What is being asked: Word for word and without images, transcribe all of the records.

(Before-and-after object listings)
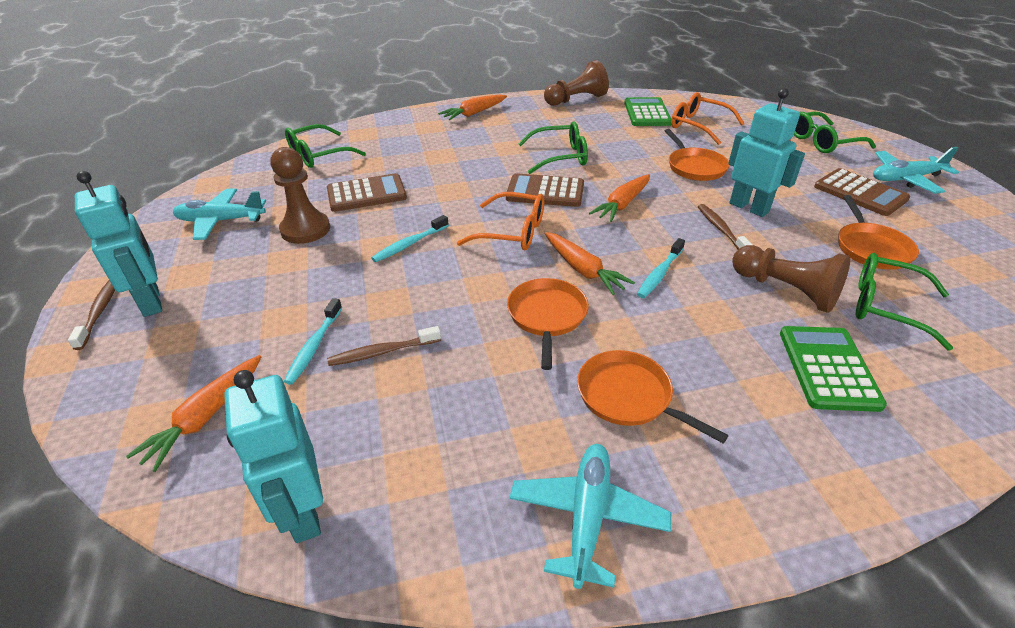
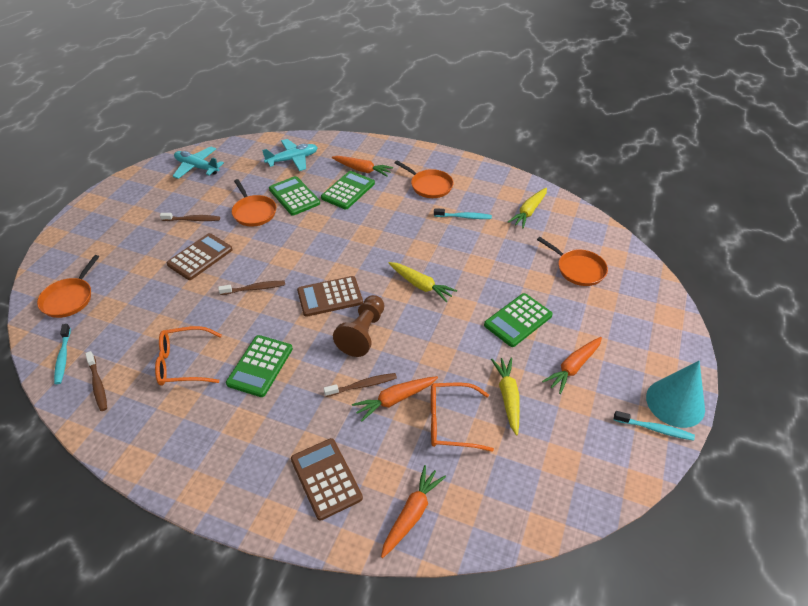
brown pawn: 3 -> 1
brown toothbrush: 3 -> 4
green calculator: 2 -> 4
green glasses: 4 -> 0
turquoise cone: 0 -> 1
turquoise plane: 3 -> 2
turquoise robot: 3 -> 0
yellow carrot: 0 -> 3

Answer below:
brown pawn: 3 -> 1
brown toothbrush: 3 -> 4
green calculator: 2 -> 4
green glasses: 4 -> 0
turquoise cone: 0 -> 1
turquoise plane: 3 -> 2
turquoise robot: 3 -> 0
yellow carrot: 0 -> 3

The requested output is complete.